[Problem] Include in the output exactly the lines from the opening of the data through the line containing "For Marloes: [843,169,1090,315]", and nothing more.

Data extracted from a collection:
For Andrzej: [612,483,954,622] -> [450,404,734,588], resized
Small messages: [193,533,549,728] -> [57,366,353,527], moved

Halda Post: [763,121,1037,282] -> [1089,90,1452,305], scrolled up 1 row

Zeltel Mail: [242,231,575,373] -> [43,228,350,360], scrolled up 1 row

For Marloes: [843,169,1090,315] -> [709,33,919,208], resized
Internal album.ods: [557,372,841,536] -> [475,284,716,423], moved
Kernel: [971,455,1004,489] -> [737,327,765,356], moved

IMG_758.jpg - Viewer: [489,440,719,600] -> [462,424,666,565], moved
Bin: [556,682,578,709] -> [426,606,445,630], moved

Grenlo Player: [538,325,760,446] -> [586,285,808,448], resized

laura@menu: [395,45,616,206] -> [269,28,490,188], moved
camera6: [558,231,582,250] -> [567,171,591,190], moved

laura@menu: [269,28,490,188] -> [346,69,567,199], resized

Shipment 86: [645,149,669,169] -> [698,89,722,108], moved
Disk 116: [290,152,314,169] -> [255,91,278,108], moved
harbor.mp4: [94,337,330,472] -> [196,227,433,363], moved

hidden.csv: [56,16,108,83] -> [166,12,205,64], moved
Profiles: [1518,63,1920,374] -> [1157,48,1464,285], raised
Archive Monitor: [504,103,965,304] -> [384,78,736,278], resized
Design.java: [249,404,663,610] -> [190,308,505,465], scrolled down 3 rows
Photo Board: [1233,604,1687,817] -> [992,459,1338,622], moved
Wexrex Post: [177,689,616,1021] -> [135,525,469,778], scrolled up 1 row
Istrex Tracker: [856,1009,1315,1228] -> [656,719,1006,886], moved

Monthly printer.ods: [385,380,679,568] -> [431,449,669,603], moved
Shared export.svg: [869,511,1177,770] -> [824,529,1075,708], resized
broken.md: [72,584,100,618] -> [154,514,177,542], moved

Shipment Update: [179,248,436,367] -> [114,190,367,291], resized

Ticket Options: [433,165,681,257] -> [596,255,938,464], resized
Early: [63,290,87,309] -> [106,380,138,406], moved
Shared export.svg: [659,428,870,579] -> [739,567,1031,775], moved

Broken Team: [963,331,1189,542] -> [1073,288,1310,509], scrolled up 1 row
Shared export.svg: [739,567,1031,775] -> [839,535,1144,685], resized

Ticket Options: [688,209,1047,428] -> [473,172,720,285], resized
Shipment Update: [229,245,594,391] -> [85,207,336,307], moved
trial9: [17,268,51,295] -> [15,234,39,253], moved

[Exercise response]
For Andrzej: [612,483,954,622] -> [450,404,734,588], resized
Small messages: [193,533,549,728] -> [57,366,353,527], moved

Halda Post: [763,121,1037,282] -> [1089,90,1452,305], scrolled up 1 row

Zeltel Mail: [242,231,575,373] -> [43,228,350,360], scrolled up 1 row

For Marloes: [843,169,1090,315] -> [709,33,919,208], resized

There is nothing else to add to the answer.